_THE DATA_
^^^^^^^^^^^^^^^^

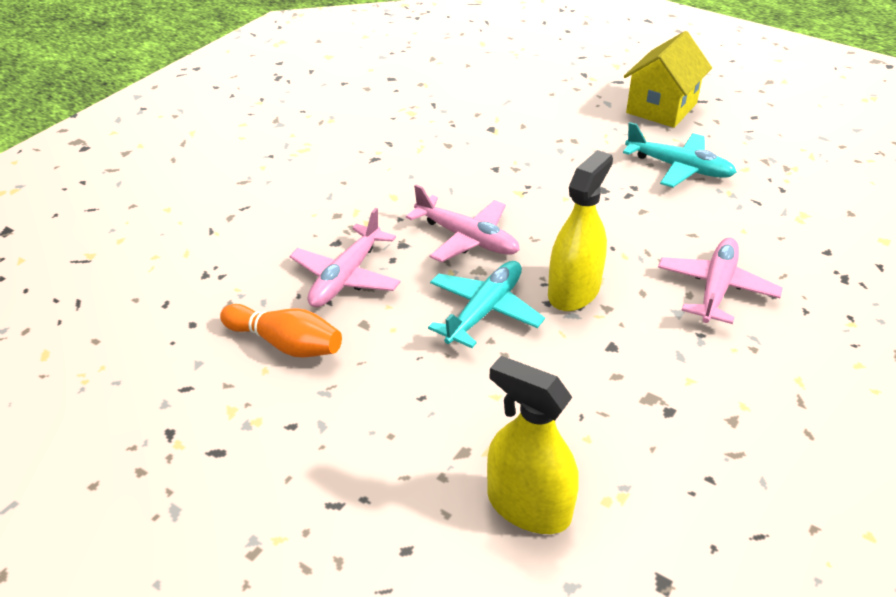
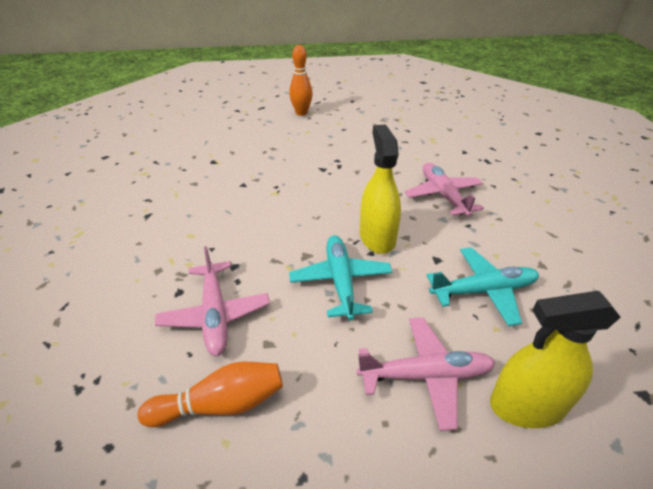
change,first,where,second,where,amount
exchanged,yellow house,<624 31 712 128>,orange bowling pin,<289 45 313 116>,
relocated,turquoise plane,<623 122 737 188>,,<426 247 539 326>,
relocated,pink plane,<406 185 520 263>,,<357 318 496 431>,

^^^^^^^^^^^^^^^^

_YOUR TASK_
For the material above, what is the count of lines that hold the word "plane"? Give the number by itself.

_TASK RESPONSE_
2